§ WHAT YOU WILL DO
What lines below contain the string "grey"? List them all.

........

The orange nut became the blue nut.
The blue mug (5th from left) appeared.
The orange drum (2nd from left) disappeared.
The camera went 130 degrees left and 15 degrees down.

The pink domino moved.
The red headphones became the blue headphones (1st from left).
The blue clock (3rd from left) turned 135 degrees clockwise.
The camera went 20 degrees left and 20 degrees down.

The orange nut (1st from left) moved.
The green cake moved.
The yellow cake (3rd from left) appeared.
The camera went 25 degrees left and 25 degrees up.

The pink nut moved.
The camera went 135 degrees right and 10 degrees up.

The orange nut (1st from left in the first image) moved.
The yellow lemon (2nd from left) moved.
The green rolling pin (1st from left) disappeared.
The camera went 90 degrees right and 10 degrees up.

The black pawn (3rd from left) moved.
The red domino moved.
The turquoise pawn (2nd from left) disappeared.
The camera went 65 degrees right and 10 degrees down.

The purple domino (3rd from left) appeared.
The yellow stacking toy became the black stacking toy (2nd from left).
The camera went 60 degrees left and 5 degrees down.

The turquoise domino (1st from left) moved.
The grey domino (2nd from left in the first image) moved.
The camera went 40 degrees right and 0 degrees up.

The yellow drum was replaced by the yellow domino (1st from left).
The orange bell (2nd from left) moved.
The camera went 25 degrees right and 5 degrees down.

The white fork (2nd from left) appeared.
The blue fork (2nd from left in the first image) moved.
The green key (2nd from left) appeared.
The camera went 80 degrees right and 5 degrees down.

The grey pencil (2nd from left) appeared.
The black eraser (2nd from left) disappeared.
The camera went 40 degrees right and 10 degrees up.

........

§ TASK ANSWER
The grey domino (2nd from left in the first image) moved.
The grey pencil (2nd from left) appeared.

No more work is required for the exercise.